## Recorded information
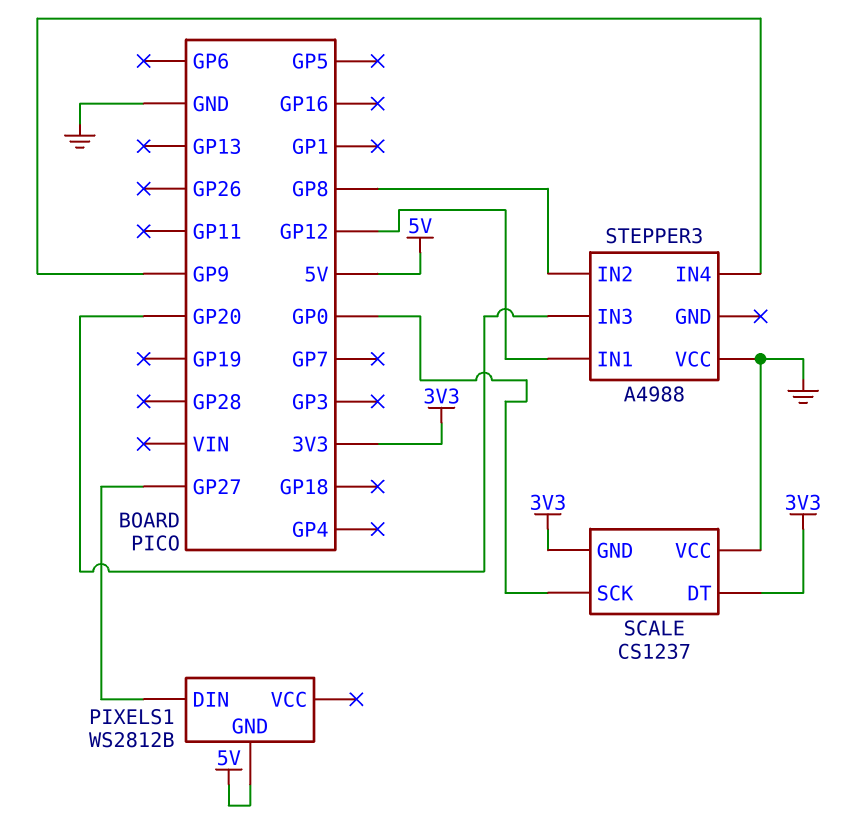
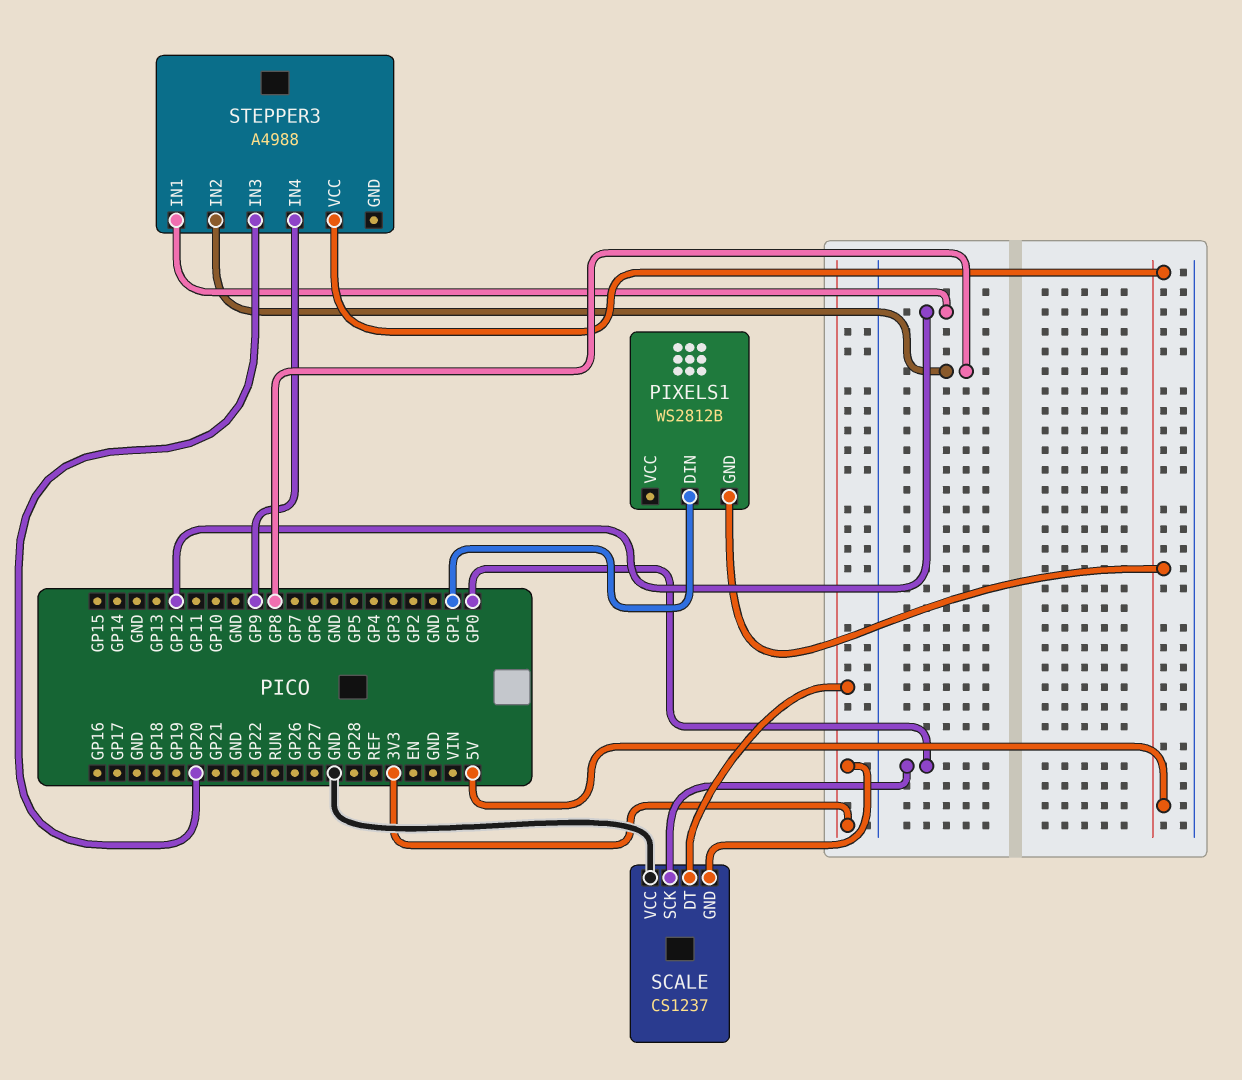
PIXELS1 pin DIN: GP27 -> GP1
STEPPER3 pin VCC: GND -> 5V

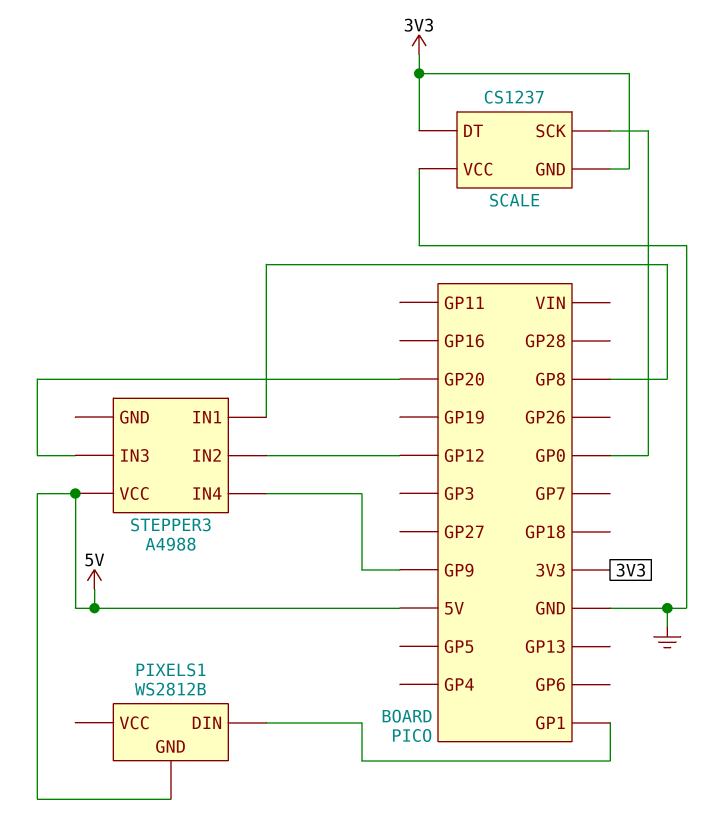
STEPPER3 pin IN1: GP12 -> GP8
STEPPER3 pin IN2: GP8 -> GP12

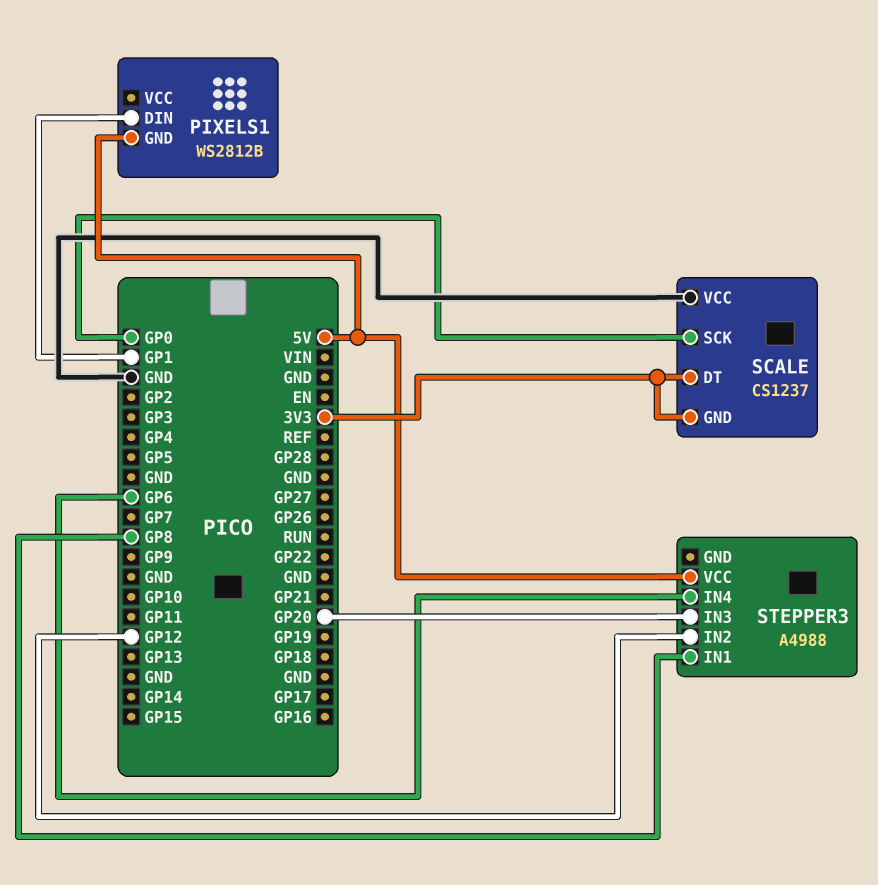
STEPPER3 pin IN4: GP9 -> GP6

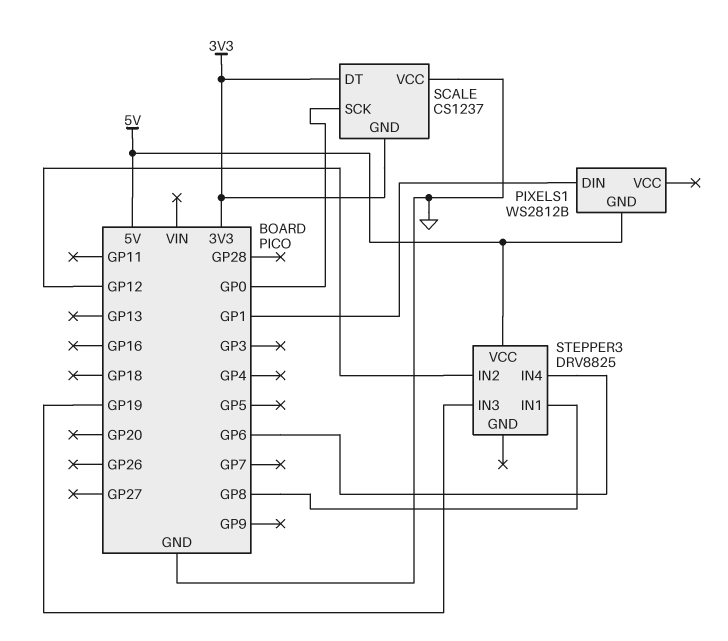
STEPPER3: A4988 -> DRV8825
STEPPER3 pin IN3: GP20 -> GP19

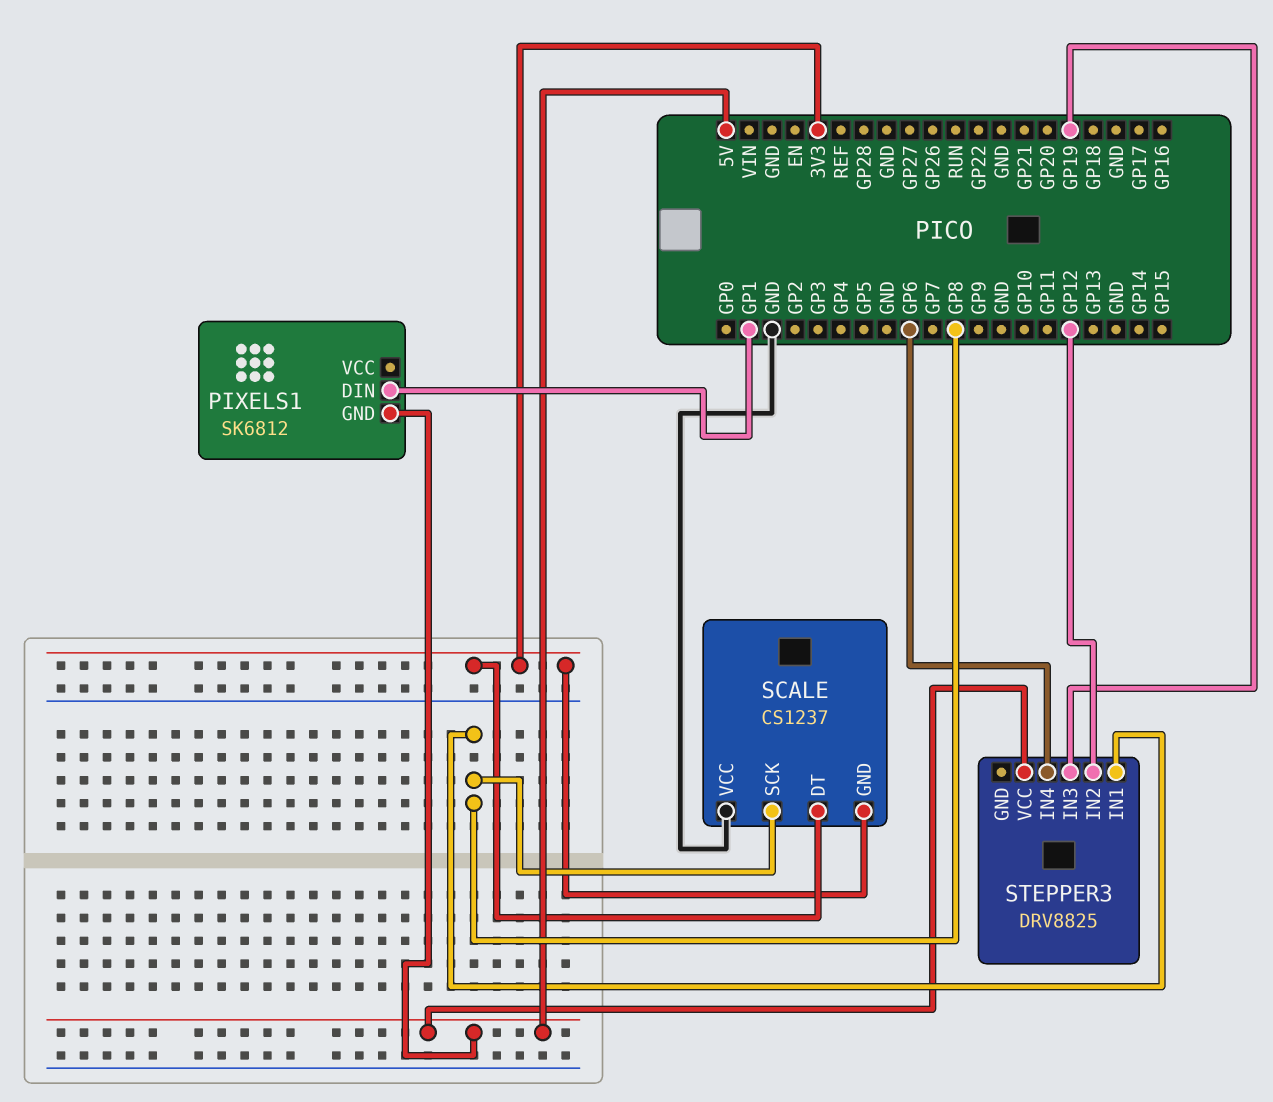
PIXELS1: WS2812B -> SK6812
SCALE pin SCK: GP0 -> GP8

## What is being asked
Go to the line that contains "STEPPER3 pin IN1: GP12 -> GP8" and copy exactly from there through the last line of the records above, both included. Omit pictures.

## Exercise answer
STEPPER3 pin IN1: GP12 -> GP8
STEPPER3 pin IN2: GP8 -> GP12

STEPPER3 pin IN4: GP9 -> GP6

STEPPER3: A4988 -> DRV8825
STEPPER3 pin IN3: GP20 -> GP19

PIXELS1: WS2812B -> SK6812
SCALE pin SCK: GP0 -> GP8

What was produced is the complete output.